**Exercise details:** Needed from the data below: every line from the one with "camera: 70 degrees left, 5 degrees down" up to and including the one with "camera: 25 degrees right, 15 degrees up", repeated exactly and with nothing else.

**Records to process:**
# # # # # # #

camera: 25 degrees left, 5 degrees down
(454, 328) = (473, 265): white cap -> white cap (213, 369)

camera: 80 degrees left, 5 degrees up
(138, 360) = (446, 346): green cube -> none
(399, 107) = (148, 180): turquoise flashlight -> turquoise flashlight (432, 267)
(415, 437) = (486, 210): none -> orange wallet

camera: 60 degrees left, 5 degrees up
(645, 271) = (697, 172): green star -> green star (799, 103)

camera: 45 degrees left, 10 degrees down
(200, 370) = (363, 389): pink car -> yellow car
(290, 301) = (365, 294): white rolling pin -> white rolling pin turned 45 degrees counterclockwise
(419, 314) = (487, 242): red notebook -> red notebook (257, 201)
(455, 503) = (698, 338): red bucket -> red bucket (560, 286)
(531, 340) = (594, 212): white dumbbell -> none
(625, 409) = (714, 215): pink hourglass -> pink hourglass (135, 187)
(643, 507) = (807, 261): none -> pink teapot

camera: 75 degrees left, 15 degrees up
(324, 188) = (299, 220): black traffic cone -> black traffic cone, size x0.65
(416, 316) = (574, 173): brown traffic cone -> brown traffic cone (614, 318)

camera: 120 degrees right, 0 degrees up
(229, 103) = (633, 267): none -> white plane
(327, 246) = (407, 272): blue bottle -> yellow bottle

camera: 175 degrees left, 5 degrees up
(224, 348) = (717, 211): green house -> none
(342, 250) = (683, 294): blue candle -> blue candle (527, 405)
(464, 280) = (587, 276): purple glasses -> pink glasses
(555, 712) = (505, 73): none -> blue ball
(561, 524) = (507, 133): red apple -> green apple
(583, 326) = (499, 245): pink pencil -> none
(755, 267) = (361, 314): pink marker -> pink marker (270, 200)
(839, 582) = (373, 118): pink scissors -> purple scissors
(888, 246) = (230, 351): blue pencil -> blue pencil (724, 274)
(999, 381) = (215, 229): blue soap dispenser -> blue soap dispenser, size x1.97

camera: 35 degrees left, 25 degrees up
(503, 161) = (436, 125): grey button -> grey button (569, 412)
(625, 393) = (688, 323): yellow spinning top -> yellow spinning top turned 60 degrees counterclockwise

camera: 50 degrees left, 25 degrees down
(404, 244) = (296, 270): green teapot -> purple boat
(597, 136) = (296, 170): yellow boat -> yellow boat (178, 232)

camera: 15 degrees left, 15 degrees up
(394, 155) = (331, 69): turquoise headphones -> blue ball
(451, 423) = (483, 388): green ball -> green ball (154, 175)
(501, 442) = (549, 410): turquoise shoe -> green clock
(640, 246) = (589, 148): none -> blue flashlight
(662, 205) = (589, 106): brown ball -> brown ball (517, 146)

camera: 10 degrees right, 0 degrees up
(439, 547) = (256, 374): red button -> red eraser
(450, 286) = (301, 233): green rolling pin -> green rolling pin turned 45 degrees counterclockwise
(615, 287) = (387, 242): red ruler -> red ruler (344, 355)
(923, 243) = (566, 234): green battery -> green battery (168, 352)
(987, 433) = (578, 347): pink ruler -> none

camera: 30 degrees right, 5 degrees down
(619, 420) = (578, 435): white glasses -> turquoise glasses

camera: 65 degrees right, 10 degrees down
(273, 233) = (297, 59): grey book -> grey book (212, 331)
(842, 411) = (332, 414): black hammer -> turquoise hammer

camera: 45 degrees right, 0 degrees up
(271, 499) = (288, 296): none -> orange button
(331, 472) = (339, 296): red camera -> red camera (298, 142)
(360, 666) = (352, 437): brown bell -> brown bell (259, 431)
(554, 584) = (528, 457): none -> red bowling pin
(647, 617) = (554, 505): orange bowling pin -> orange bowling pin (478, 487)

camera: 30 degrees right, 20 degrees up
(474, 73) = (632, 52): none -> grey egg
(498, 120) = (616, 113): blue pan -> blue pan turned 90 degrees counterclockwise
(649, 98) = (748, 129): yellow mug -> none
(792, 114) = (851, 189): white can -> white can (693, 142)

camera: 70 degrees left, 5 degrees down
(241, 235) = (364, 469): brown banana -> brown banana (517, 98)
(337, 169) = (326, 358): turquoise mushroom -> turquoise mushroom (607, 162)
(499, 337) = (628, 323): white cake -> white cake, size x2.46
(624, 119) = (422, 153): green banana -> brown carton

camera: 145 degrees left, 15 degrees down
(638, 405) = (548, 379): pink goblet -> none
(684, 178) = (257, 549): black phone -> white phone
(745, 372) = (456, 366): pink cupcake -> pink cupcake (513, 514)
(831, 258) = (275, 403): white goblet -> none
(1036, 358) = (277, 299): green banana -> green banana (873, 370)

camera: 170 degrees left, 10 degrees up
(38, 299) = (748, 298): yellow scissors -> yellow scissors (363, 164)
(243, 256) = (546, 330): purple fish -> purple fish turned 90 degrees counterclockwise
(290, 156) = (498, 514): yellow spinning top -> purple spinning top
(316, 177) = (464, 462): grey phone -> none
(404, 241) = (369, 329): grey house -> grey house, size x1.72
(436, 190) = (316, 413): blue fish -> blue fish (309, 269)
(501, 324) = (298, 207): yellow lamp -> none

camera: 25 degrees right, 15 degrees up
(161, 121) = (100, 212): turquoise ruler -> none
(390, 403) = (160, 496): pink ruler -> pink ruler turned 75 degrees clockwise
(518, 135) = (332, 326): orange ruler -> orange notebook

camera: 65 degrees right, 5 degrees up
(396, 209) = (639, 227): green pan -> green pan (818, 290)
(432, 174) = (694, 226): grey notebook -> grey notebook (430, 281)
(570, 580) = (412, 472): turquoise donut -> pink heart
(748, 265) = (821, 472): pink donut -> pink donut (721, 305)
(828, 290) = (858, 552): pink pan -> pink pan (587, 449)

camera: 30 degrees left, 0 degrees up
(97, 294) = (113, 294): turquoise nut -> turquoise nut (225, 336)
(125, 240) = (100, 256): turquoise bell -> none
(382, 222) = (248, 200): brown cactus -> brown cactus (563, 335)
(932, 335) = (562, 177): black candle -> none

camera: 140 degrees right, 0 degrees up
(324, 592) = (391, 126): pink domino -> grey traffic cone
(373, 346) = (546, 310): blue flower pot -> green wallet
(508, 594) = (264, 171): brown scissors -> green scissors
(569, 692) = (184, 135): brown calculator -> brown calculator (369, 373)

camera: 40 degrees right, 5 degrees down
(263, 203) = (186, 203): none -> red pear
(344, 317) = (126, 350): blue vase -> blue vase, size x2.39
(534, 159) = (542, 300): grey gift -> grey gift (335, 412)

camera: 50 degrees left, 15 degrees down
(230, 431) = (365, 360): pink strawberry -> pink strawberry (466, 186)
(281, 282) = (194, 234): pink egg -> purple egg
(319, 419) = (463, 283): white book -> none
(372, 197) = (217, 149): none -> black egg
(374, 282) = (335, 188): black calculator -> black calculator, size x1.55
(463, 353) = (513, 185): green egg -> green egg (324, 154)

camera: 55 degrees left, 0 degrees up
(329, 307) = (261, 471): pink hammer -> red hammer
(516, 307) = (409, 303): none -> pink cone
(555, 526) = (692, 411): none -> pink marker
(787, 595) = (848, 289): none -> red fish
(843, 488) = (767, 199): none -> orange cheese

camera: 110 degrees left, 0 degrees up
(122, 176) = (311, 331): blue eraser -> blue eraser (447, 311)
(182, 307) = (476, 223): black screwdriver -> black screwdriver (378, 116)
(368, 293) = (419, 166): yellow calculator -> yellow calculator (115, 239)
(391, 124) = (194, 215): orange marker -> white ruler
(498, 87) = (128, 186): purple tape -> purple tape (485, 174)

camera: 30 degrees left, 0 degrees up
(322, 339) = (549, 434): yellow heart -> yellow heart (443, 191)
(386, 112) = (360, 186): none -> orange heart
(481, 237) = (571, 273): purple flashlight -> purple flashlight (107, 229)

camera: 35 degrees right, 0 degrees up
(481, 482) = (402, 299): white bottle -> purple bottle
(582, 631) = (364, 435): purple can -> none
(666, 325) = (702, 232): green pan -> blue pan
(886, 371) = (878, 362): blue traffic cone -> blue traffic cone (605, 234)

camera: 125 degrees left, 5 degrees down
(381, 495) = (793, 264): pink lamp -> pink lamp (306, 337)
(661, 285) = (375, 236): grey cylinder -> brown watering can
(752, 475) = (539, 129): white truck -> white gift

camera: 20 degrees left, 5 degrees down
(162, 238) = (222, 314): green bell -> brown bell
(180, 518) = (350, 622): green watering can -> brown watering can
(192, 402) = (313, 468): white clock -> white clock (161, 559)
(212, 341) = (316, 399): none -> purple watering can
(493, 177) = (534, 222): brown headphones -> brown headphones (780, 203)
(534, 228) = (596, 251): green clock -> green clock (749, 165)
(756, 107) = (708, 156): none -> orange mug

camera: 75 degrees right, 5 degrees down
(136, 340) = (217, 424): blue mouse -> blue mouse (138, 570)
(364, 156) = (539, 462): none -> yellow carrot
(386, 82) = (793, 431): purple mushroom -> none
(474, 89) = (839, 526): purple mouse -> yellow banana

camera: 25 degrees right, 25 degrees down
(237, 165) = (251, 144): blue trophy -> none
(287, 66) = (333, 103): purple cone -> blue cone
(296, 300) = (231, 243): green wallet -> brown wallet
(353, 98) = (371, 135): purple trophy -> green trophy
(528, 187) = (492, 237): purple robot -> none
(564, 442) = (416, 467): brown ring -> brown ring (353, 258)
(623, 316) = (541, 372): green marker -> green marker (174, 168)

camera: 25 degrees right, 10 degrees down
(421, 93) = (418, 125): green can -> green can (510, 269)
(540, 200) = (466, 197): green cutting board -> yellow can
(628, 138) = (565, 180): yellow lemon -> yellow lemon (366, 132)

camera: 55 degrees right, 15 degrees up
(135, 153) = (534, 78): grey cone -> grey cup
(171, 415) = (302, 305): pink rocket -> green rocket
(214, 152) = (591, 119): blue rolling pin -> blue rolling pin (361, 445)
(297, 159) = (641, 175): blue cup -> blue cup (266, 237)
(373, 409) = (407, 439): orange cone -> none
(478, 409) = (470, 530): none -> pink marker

# # # # # # #

**Expected answer:**
camera: 70 degrees left, 5 degrees down
(241, 235) = (364, 469): brown banana -> brown banana (517, 98)
(337, 169) = (326, 358): turquoise mushroom -> turquoise mushroom (607, 162)
(499, 337) = (628, 323): white cake -> white cake, size x2.46
(624, 119) = (422, 153): green banana -> brown carton

camera: 145 degrees left, 15 degrees down
(638, 405) = (548, 379): pink goblet -> none
(684, 178) = (257, 549): black phone -> white phone
(745, 372) = (456, 366): pink cupcake -> pink cupcake (513, 514)
(831, 258) = (275, 403): white goblet -> none
(1036, 358) = (277, 299): green banana -> green banana (873, 370)

camera: 170 degrees left, 10 degrees up
(38, 299) = (748, 298): yellow scissors -> yellow scissors (363, 164)
(243, 256) = (546, 330): purple fish -> purple fish turned 90 degrees counterclockwise
(290, 156) = (498, 514): yellow spinning top -> purple spinning top
(316, 177) = (464, 462): grey phone -> none
(404, 241) = (369, 329): grey house -> grey house, size x1.72
(436, 190) = (316, 413): blue fish -> blue fish (309, 269)
(501, 324) = (298, 207): yellow lamp -> none

camera: 25 degrees right, 15 degrees up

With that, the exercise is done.